* **ACTIVITY**:
Give the entries again exactly, without pictures.

* **EXTRACTED MATERIAL**:
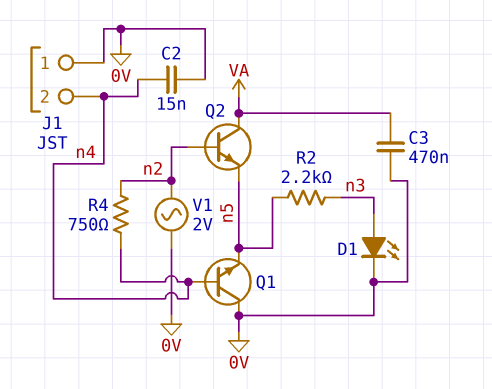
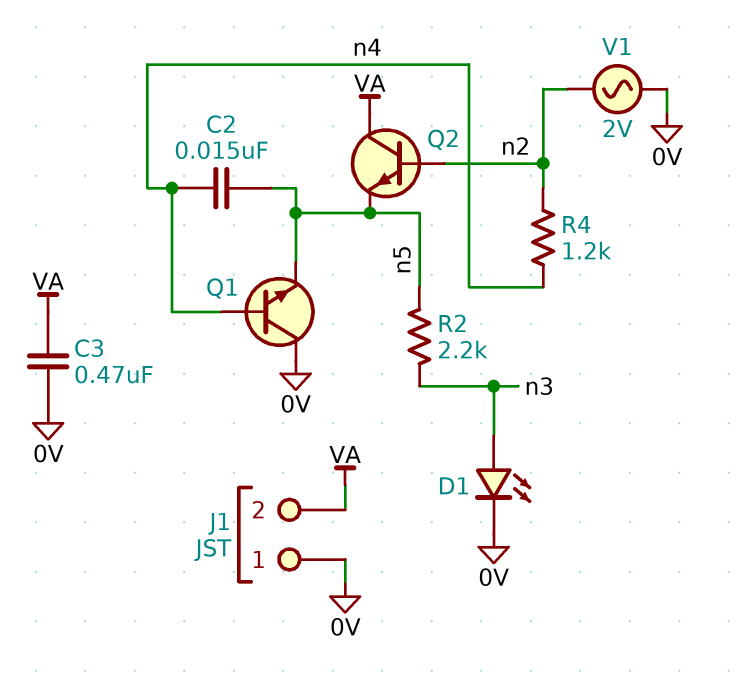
C2: 15nF (0V, n4) -> 15nF (n4, n5)
J1 pin 2: n4 -> VA
R4: 750 (n2, n4) -> 1.2k (n2, n4)

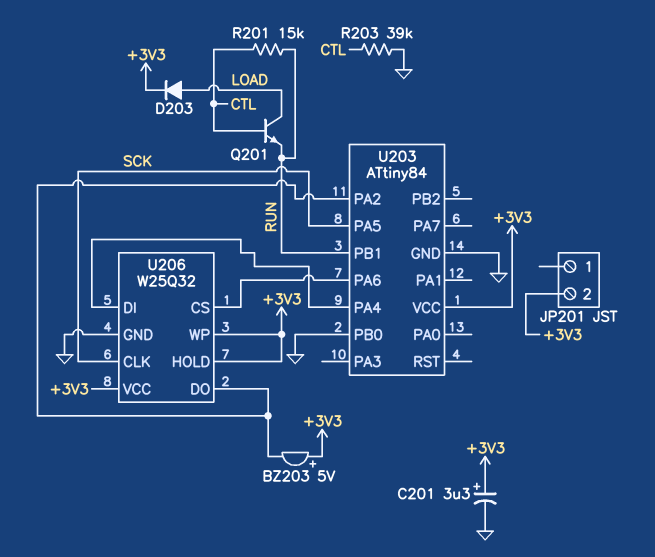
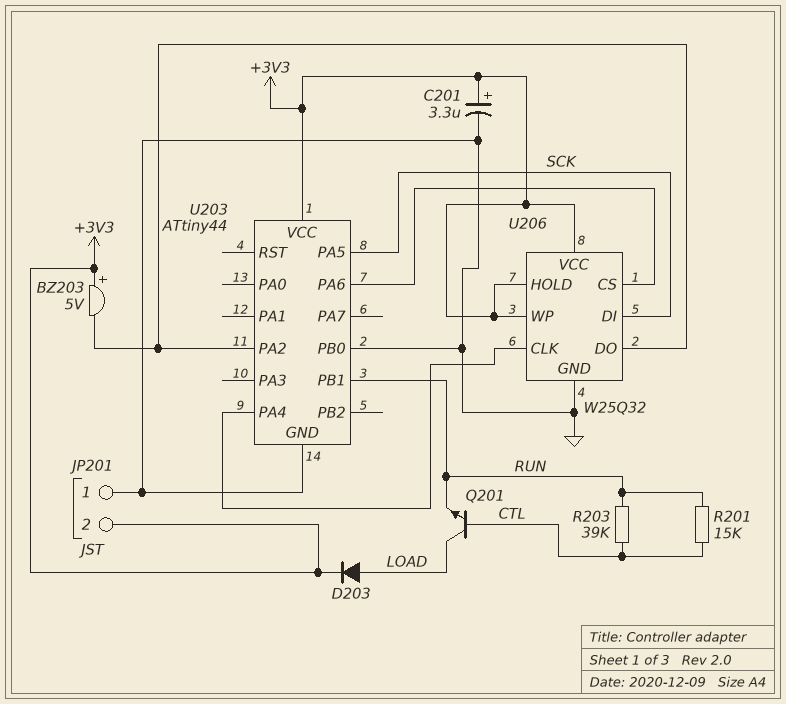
JP201 pin 1: none -> GND
R203: 39k (CTL, GND) -> 39k (CTL, RUN)
U203: ATtiny84 -> ATtiny44
U206 pin CLK: SCK -> U203/PA4
U206 pin DI: U203/PA4 -> SCK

* **ANSWER TO THIS PROBLEM**:
C2: 15nF (0V, n4) -> 15nF (n4, n5)
J1 pin 2: n4 -> VA
R4: 750 (n2, n4) -> 1.2k (n2, n4)

JP201 pin 1: none -> GND
R203: 39k (CTL, GND) -> 39k (CTL, RUN)
U203: ATtiny84 -> ATtiny44
U206 pin CLK: SCK -> U203/PA4
U206 pin DI: U203/PA4 -> SCK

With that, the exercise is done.